» **PROVIDED RECORDS**:
#####
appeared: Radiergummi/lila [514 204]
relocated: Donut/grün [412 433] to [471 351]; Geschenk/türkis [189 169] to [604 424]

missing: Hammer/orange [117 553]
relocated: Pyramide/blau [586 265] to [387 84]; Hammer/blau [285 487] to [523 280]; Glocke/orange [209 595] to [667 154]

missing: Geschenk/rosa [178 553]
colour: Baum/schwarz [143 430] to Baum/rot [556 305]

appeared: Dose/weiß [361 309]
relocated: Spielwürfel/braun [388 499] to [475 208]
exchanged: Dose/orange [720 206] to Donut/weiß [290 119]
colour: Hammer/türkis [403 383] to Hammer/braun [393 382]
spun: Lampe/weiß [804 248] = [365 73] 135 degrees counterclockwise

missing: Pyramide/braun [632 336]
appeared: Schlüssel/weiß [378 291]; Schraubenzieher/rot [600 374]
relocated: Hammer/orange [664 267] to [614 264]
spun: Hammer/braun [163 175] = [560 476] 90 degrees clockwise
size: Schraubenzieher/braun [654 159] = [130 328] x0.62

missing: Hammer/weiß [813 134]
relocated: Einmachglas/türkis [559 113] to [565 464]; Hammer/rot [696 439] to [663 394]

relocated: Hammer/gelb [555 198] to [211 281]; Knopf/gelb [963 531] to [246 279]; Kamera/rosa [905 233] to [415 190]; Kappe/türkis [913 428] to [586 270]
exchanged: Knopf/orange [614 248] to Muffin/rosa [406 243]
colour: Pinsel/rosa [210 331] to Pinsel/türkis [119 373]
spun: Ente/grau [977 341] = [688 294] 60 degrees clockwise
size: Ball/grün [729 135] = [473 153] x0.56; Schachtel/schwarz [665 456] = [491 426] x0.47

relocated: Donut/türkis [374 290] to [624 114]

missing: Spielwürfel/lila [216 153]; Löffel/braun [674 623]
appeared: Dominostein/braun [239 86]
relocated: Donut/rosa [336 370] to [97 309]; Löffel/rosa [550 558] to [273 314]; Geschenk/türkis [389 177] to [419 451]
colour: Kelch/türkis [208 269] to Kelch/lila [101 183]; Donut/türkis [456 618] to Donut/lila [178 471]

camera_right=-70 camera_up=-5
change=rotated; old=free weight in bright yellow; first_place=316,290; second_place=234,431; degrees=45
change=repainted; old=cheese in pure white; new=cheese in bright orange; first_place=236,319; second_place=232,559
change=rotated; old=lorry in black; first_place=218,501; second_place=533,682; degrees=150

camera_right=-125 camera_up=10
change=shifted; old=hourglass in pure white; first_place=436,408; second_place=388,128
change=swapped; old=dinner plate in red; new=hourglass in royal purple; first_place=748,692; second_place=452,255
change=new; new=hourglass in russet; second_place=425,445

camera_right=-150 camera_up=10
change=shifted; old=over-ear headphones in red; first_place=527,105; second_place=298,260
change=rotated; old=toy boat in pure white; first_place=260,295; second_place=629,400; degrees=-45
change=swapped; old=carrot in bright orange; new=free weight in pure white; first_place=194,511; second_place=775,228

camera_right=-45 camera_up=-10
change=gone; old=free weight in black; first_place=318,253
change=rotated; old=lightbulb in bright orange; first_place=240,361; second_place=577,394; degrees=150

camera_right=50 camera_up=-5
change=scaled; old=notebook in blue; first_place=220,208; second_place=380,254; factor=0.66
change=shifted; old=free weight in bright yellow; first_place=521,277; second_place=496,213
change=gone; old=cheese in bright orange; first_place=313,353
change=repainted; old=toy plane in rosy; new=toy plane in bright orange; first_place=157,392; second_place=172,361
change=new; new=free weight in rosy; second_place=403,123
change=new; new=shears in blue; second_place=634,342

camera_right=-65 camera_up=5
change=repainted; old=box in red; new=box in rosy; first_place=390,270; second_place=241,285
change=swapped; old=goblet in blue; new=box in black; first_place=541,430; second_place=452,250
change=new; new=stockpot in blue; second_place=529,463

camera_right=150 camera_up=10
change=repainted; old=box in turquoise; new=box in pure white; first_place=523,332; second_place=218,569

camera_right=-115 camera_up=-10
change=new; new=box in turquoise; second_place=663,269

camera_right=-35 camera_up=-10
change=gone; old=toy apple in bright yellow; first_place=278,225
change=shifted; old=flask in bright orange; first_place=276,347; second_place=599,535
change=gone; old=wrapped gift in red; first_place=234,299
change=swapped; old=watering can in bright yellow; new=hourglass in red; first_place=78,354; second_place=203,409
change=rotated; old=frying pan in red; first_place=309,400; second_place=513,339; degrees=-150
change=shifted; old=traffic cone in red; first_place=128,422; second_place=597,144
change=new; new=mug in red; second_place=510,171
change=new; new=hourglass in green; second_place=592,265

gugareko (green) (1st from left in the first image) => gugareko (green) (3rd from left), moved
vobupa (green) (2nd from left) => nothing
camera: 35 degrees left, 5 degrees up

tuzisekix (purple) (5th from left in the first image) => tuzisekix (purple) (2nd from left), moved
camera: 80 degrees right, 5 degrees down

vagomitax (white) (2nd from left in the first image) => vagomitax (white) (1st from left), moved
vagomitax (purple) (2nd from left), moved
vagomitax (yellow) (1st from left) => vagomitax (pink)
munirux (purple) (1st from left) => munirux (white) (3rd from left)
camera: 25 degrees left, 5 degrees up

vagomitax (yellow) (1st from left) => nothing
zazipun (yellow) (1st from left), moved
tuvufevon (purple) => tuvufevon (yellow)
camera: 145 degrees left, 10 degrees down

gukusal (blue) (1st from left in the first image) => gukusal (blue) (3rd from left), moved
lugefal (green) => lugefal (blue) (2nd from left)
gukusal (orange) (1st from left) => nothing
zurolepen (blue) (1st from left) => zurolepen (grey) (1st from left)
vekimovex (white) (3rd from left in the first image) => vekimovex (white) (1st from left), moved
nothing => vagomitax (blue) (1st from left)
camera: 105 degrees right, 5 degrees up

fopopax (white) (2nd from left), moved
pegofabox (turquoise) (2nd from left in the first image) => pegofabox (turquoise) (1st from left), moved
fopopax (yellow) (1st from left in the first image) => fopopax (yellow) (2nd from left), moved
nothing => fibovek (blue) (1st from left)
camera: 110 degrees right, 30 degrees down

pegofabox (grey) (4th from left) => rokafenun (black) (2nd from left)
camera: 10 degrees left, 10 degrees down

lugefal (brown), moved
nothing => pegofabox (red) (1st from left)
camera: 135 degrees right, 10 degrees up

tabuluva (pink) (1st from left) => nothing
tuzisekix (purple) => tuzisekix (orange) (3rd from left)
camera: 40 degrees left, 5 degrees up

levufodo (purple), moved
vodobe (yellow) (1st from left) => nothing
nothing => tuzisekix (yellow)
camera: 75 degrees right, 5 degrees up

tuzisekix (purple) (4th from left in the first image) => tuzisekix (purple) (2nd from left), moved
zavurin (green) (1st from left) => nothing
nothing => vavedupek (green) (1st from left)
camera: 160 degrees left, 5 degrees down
#####
» **WORK ORDER**: Write every entry out again exactly.

» **RESPONSE TO THE EXERCISE**:
appeared: Radiergummi/lila [514 204]
relocated: Donut/grün [412 433] to [471 351]; Geschenk/türkis [189 169] to [604 424]

missing: Hammer/orange [117 553]
relocated: Pyramide/blau [586 265] to [387 84]; Hammer/blau [285 487] to [523 280]; Glocke/orange [209 595] to [667 154]

missing: Geschenk/rosa [178 553]
colour: Baum/schwarz [143 430] to Baum/rot [556 305]

appeared: Dose/weiß [361 309]
relocated: Spielwürfel/braun [388 499] to [475 208]
exchanged: Dose/orange [720 206] to Donut/weiß [290 119]
colour: Hammer/türkis [403 383] to Hammer/braun [393 382]
spun: Lampe/weiß [804 248] = [365 73] 135 degrees counterclockwise

missing: Pyramide/braun [632 336]
appeared: Schlüssel/weiß [378 291]; Schraubenzieher/rot [600 374]
relocated: Hammer/orange [664 267] to [614 264]
spun: Hammer/braun [163 175] = [560 476] 90 degrees clockwise
size: Schraubenzieher/braun [654 159] = [130 328] x0.62

missing: Hammer/weiß [813 134]
relocated: Einmachglas/türkis [559 113] to [565 464]; Hammer/rot [696 439] to [663 394]

relocated: Hammer/gelb [555 198] to [211 281]; Knopf/gelb [963 531] to [246 279]; Kamera/rosa [905 233] to [415 190]; Kappe/türkis [913 428] to [586 270]
exchanged: Knopf/orange [614 248] to Muffin/rosa [406 243]
colour: Pinsel/rosa [210 331] to Pinsel/türkis [119 373]
spun: Ente/grau [977 341] = [688 294] 60 degrees clockwise
size: Ball/grün [729 135] = [473 153] x0.56; Schachtel/schwarz [665 456] = [491 426] x0.47

relocated: Donut/türkis [374 290] to [624 114]

missing: Spielwürfel/lila [216 153]; Löffel/braun [674 623]
appeared: Dominostein/braun [239 86]
relocated: Donut/rosa [336 370] to [97 309]; Löffel/rosa [550 558] to [273 314]; Geschenk/türkis [389 177] to [419 451]
colour: Kelch/türkis [208 269] to Kelch/lila [101 183]; Donut/türkis [456 618] to Donut/lila [178 471]

camera_right=-70 camera_up=-5
change=rotated; old=free weight in bright yellow; first_place=316,290; second_place=234,431; degrees=45
change=repainted; old=cheese in pure white; new=cheese in bright orange; first_place=236,319; second_place=232,559
change=rotated; old=lorry in black; first_place=218,501; second_place=533,682; degrees=150

camera_right=-125 camera_up=10
change=shifted; old=hourglass in pure white; first_place=436,408; second_place=388,128
change=swapped; old=dinner plate in red; new=hourglass in royal purple; first_place=748,692; second_place=452,255
change=new; new=hourglass in russet; second_place=425,445

camera_right=-150 camera_up=10
change=shifted; old=over-ear headphones in red; first_place=527,105; second_place=298,260
change=rotated; old=toy boat in pure white; first_place=260,295; second_place=629,400; degrees=-45
change=swapped; old=carrot in bright orange; new=free weight in pure white; first_place=194,511; second_place=775,228

camera_right=-45 camera_up=-10
change=gone; old=free weight in black; first_place=318,253
change=rotated; old=lightbulb in bright orange; first_place=240,361; second_place=577,394; degrees=150

camera_right=50 camera_up=-5
change=scaled; old=notebook in blue; first_place=220,208; second_place=380,254; factor=0.66
change=shifted; old=free weight in bright yellow; first_place=521,277; second_place=496,213
change=gone; old=cheese in bright orange; first_place=313,353
change=repainted; old=toy plane in rosy; new=toy plane in bright orange; first_place=157,392; second_place=172,361
change=new; new=free weight in rosy; second_place=403,123
change=new; new=shears in blue; second_place=634,342

camera_right=-65 camera_up=5
change=repainted; old=box in red; new=box in rosy; first_place=390,270; second_place=241,285
change=swapped; old=goblet in blue; new=box in black; first_place=541,430; second_place=452,250
change=new; new=stockpot in blue; second_place=529,463

camera_right=150 camera_up=10
change=repainted; old=box in turquoise; new=box in pure white; first_place=523,332; second_place=218,569

camera_right=-115 camera_up=-10
change=new; new=box in turquoise; second_place=663,269

camera_right=-35 camera_up=-10
change=gone; old=toy apple in bright yellow; first_place=278,225
change=shifted; old=flask in bright orange; first_place=276,347; second_place=599,535
change=gone; old=wrapped gift in red; first_place=234,299
change=swapped; old=watering can in bright yellow; new=hourglass in red; first_place=78,354; second_place=203,409
change=rotated; old=frying pan in red; first_place=309,400; second_place=513,339; degrees=-150
change=shifted; old=traffic cone in red; first_place=128,422; second_place=597,144
change=new; new=mug in red; second_place=510,171
change=new; new=hourglass in green; second_place=592,265

gugareko (green) (1st from left in the first image) => gugareko (green) (3rd from left), moved
vobupa (green) (2nd from left) => nothing
camera: 35 degrees left, 5 degrees up

tuzisekix (purple) (5th from left in the first image) => tuzisekix (purple) (2nd from left), moved
camera: 80 degrees right, 5 degrees down

vagomitax (white) (2nd from left in the first image) => vagomitax (white) (1st from left), moved
vagomitax (purple) (2nd from left), moved
vagomitax (yellow) (1st from left) => vagomitax (pink)
munirux (purple) (1st from left) => munirux (white) (3rd from left)
camera: 25 degrees left, 5 degrees up

vagomitax (yellow) (1st from left) => nothing
zazipun (yellow) (1st from left), moved
tuvufevon (purple) => tuvufevon (yellow)
camera: 145 degrees left, 10 degrees down

gukusal (blue) (1st from left in the first image) => gukusal (blue) (3rd from left), moved
lugefal (green) => lugefal (blue) (2nd from left)
gukusal (orange) (1st from left) => nothing
zurolepen (blue) (1st from left) => zurolepen (grey) (1st from left)
vekimovex (white) (3rd from left in the first image) => vekimovex (white) (1st from left), moved
nothing => vagomitax (blue) (1st from left)
camera: 105 degrees right, 5 degrees up

fopopax (white) (2nd from left), moved
pegofabox (turquoise) (2nd from left in the first image) => pegofabox (turquoise) (1st from left), moved
fopopax (yellow) (1st from left in the first image) => fopopax (yellow) (2nd from left), moved
nothing => fibovek (blue) (1st from left)
camera: 110 degrees right, 30 degrees down

pegofabox (grey) (4th from left) => rokafenun (black) (2nd from left)
camera: 10 degrees left, 10 degrees down

lugefal (brown), moved
nothing => pegofabox (red) (1st from left)
camera: 135 degrees right, 10 degrees up

tabuluva (pink) (1st from left) => nothing
tuzisekix (purple) => tuzisekix (orange) (3rd from left)
camera: 40 degrees left, 5 degrees up

levufodo (purple), moved
vodobe (yellow) (1st from left) => nothing
nothing => tuzisekix (yellow)
camera: 75 degrees right, 5 degrees up

tuzisekix (purple) (4th from left in the first image) => tuzisekix (purple) (2nd from left), moved
zavurin (green) (1st from left) => nothing
nothing => vavedupek (green) (1st from left)
camera: 160 degrees left, 5 degrees down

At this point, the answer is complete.